## What you will do
What you return should be each line of the data containing the string "test".

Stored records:
________________________

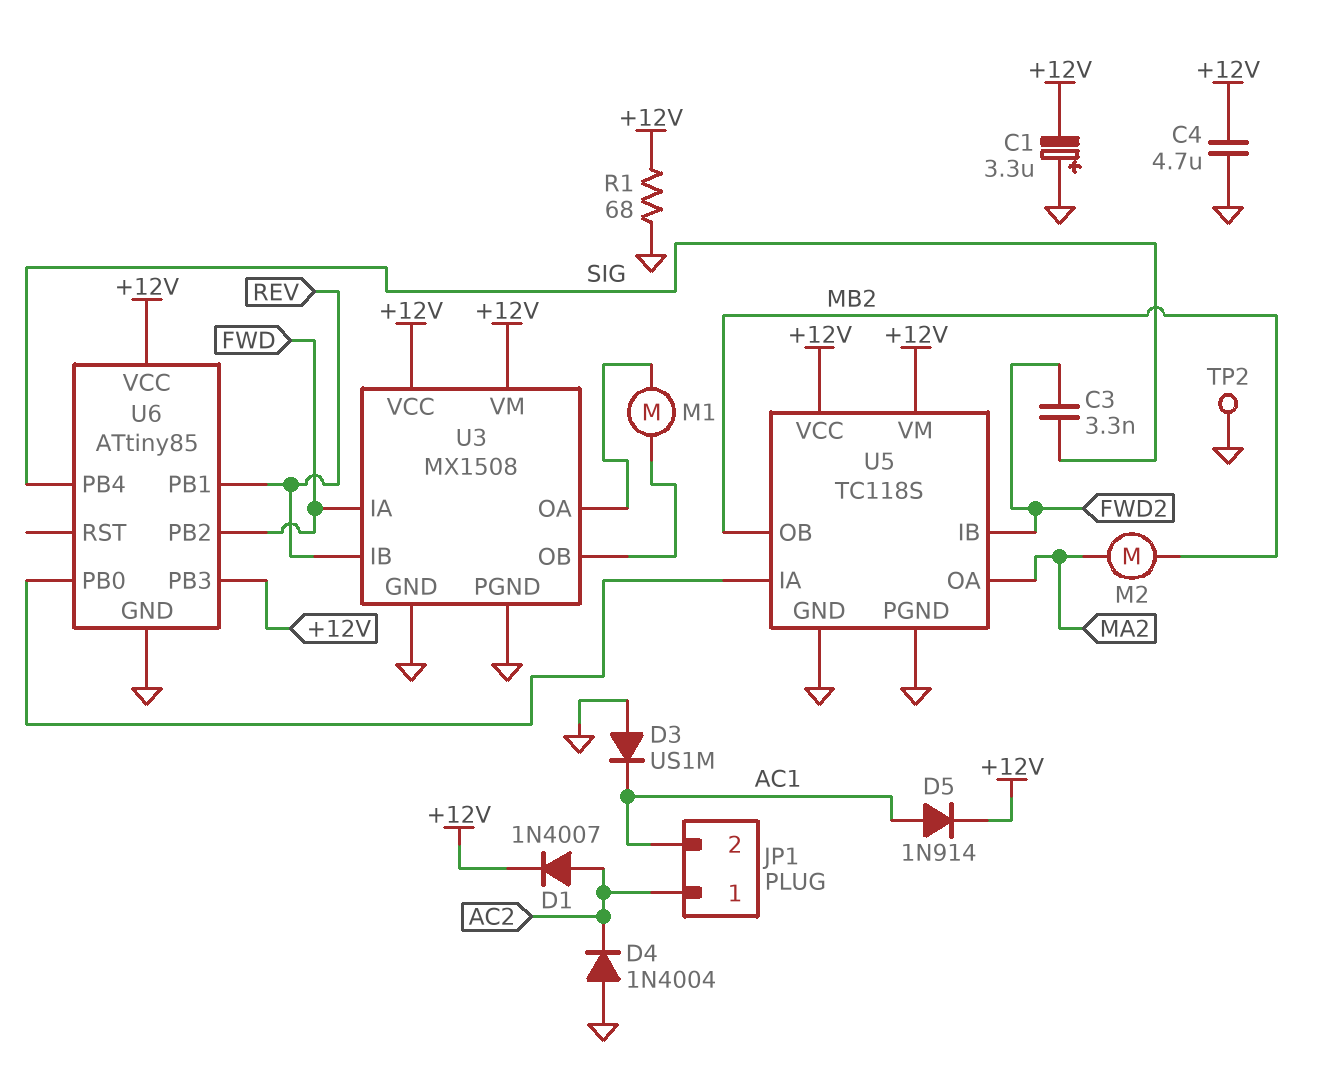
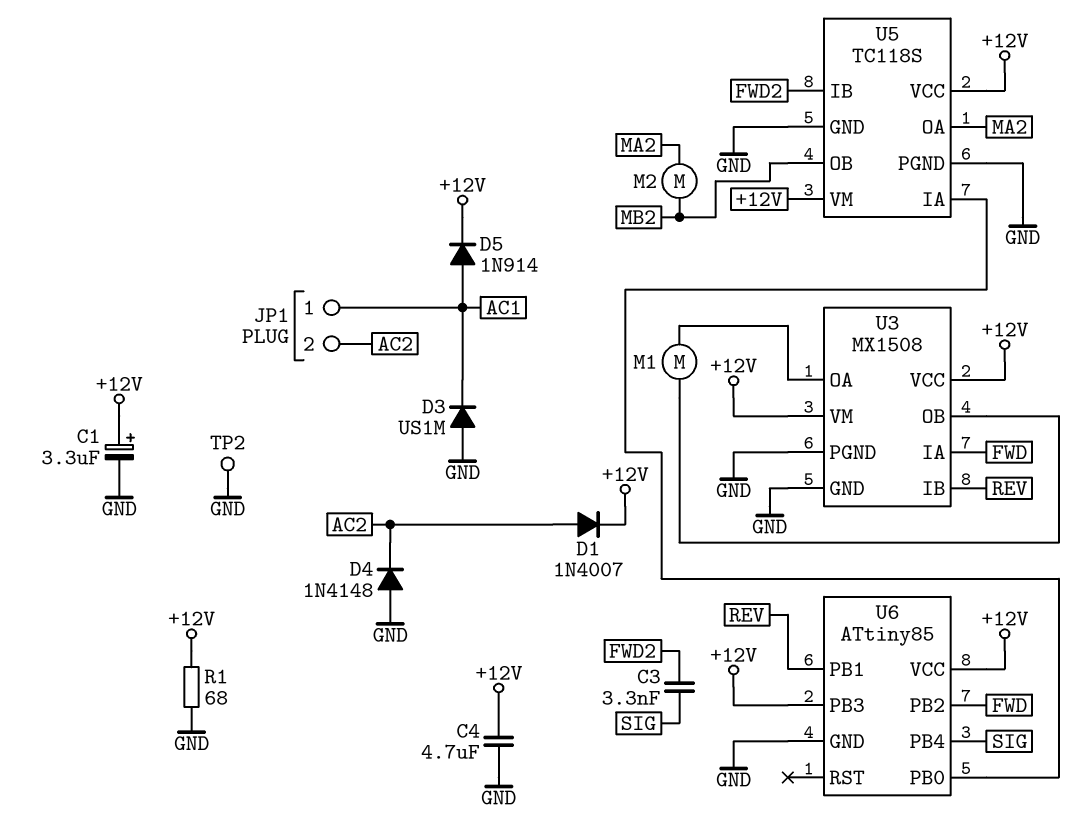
C1: 3.3uF (plus GND, minus +12V) -> 3.3uF (plus +12V, minus GND)
D4: diode 1N4004 (A GND, K AC2) -> diode 1N4148 (A GND, K AC2)
JP1 pin 1: AC2 -> AC1
JP1 pin 2: AC1 -> AC2

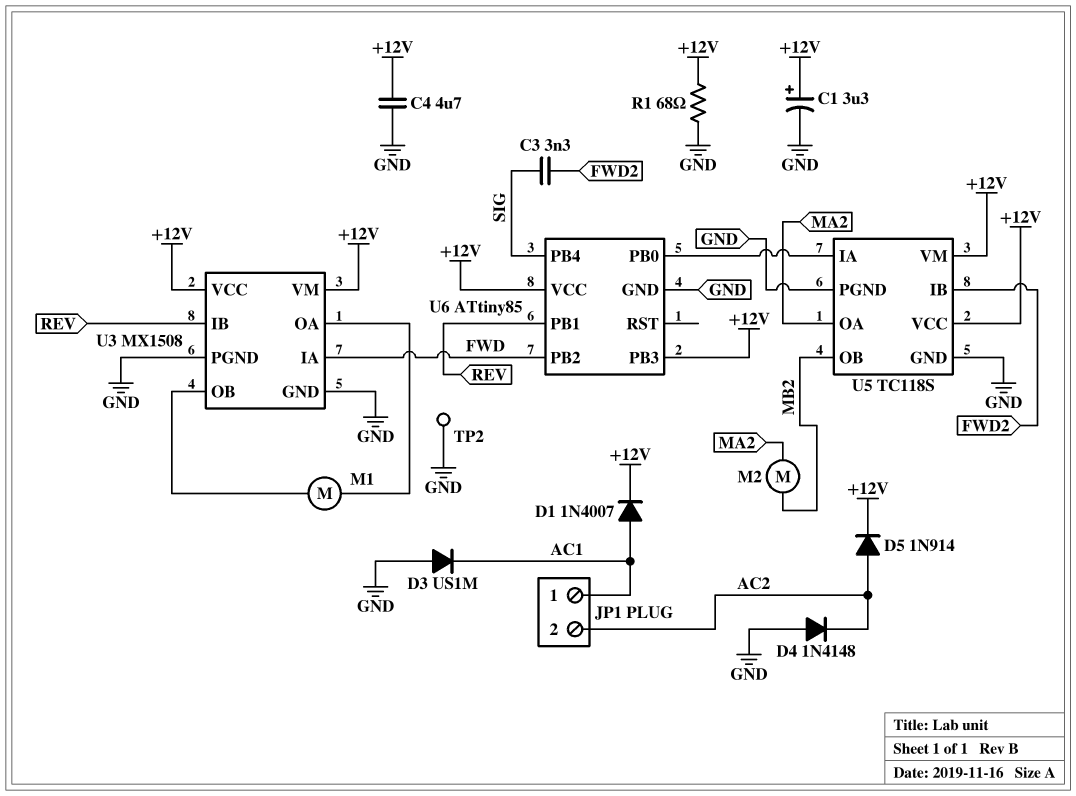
D1: diode 1N4007 (A AC2, K +12V) -> diode 1N4007 (A AC1, K +12V)
D5: diode 1N914 (A AC1, K +12V) -> diode 1N914 (A AC2, K +12V)

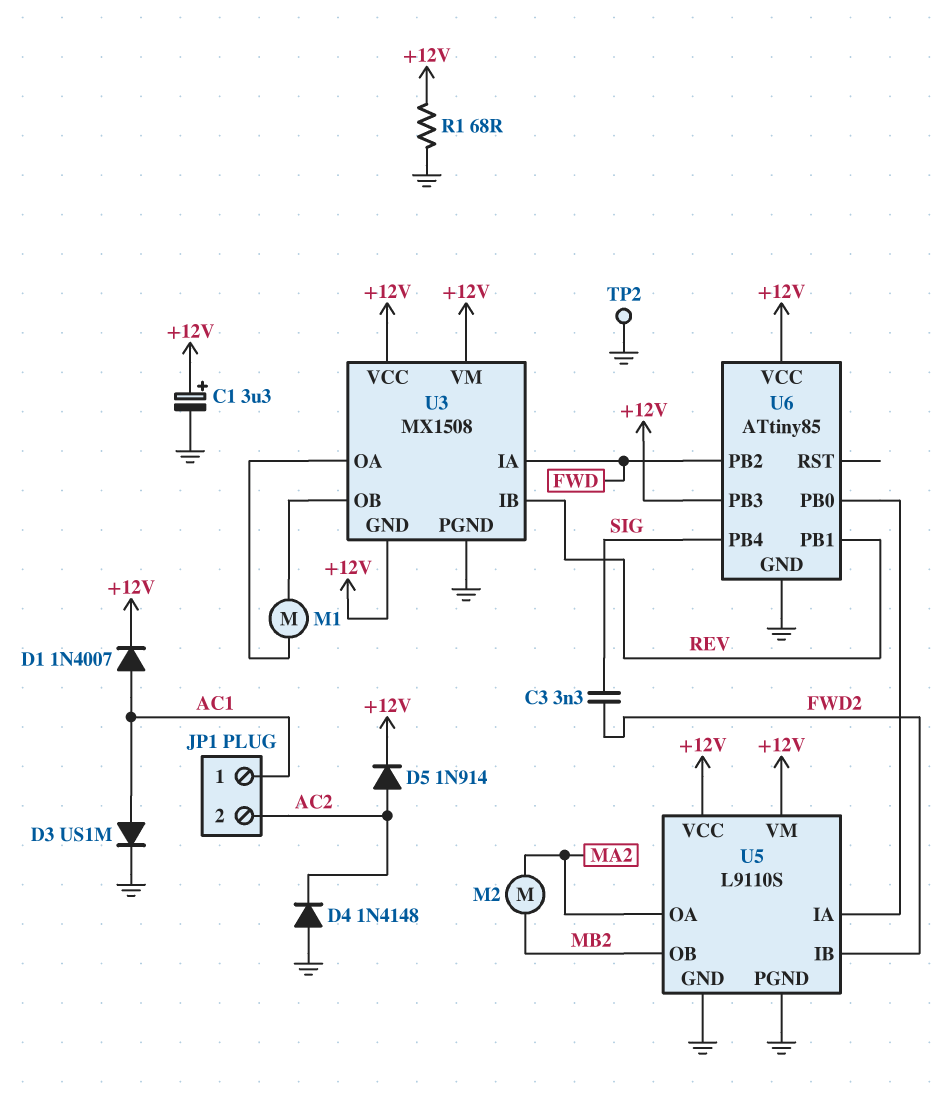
C4: 4.7uF (+12V, GND) -> none
D3: diode US1M (A GND, K AC1) -> diode US1M (A AC1, K GND)
U3 pin GND: GND -> +12V
U5: TC118S -> L9110S

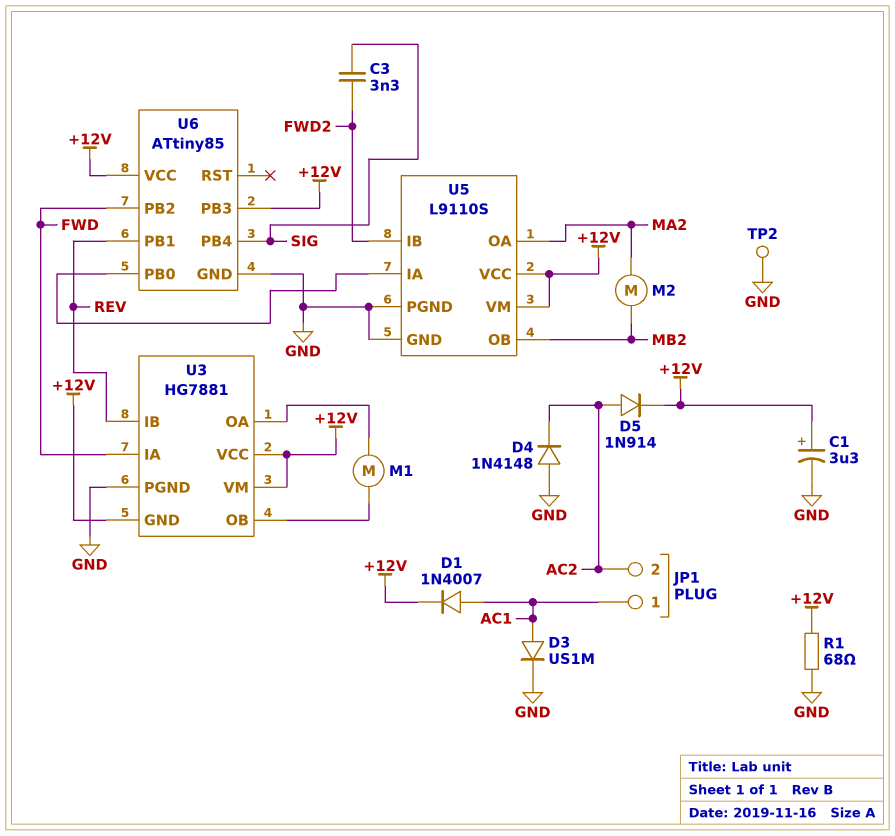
U3: MX1508 -> HG7881

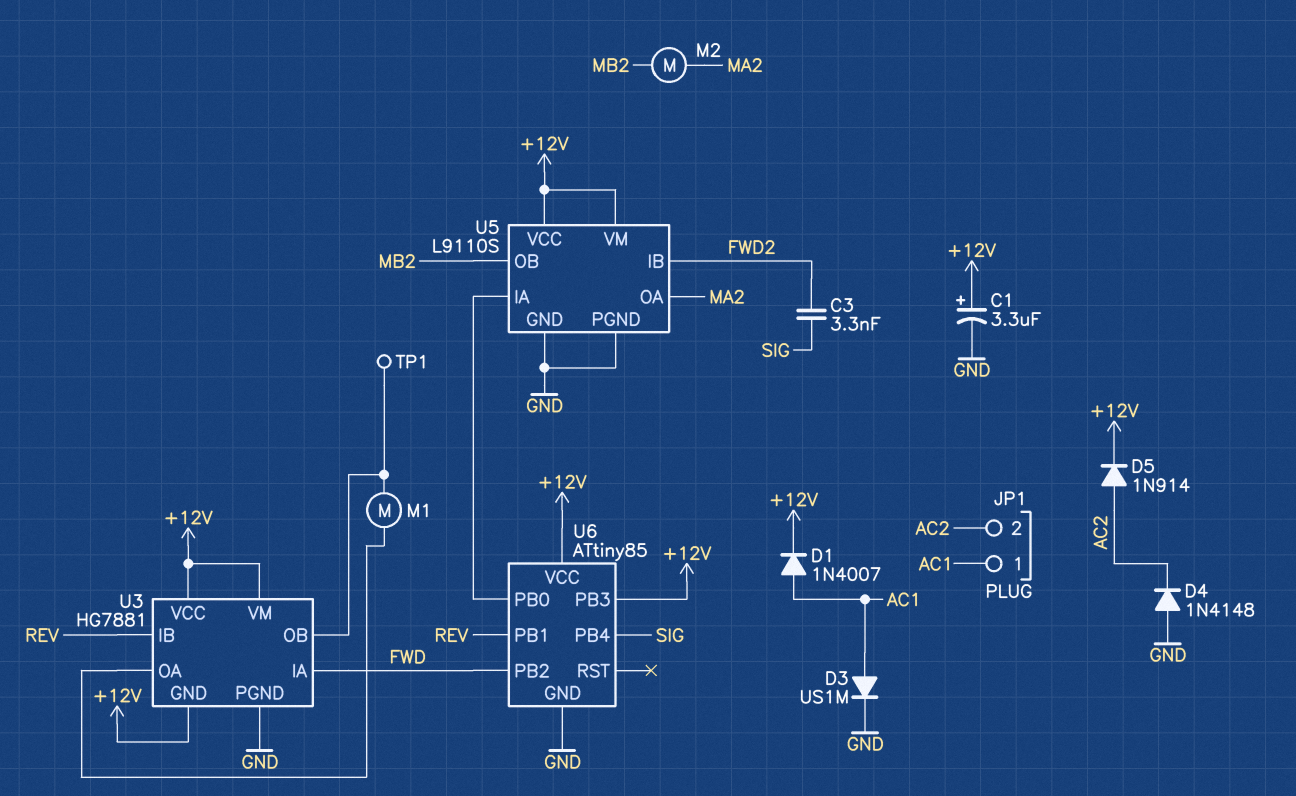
R1: 68 (+12V, GND) -> none
TP1: none -> test point (U3/OB)
TP2: test point (GND) -> none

________________________

## Answer box
TP1: none -> test point (U3/OB)
TP2: test point (GND) -> none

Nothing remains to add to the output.